Start of Block

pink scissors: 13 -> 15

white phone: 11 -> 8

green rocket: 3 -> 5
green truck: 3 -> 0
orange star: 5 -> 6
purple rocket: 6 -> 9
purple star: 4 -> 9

End of Block

[About this exercise]:
Would you restate all of the material, word for word?

[Output for this task]:
pink scissors: 13 -> 15

white phone: 11 -> 8

green rocket: 3 -> 5
green truck: 3 -> 0
orange star: 5 -> 6
purple rocket: 6 -> 9
purple star: 4 -> 9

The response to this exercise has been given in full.